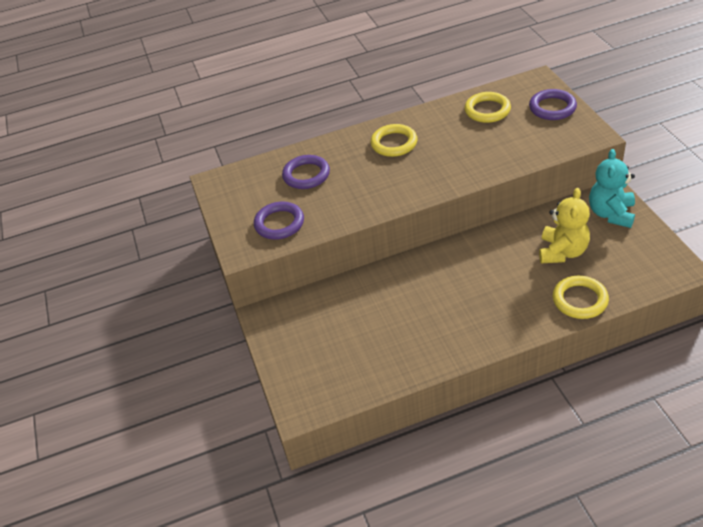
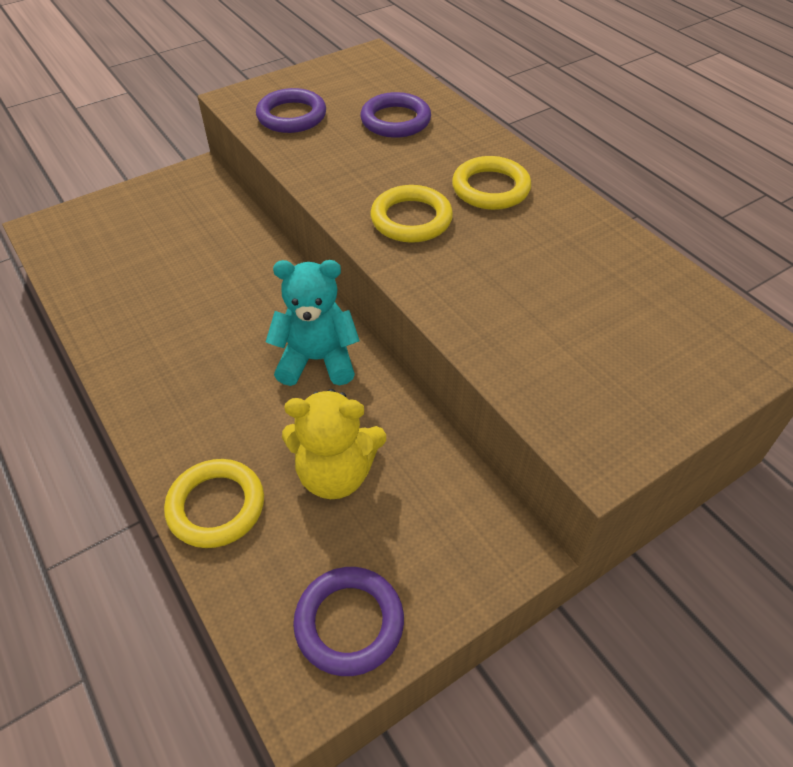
camera: 70 degrees right, 5 degrees up
(487, 110) = (624, 285): yellow ring -> yellow ring (411, 219)
(552, 108) = (672, 379): purple ring -> purple ring (349, 623)
(611, 214) = (454, 550): turquoise teddy bear -> turquoise teddy bear (317, 360)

Activity:
The whole of the data above needs retyping exactly, with pictures omitted.

Your response:
camera: 70 degrees right, 5 degrees up
(487, 110) = (624, 285): yellow ring -> yellow ring (411, 219)
(552, 108) = (672, 379): purple ring -> purple ring (349, 623)
(611, 214) = (454, 550): turquoise teddy bear -> turquoise teddy bear (317, 360)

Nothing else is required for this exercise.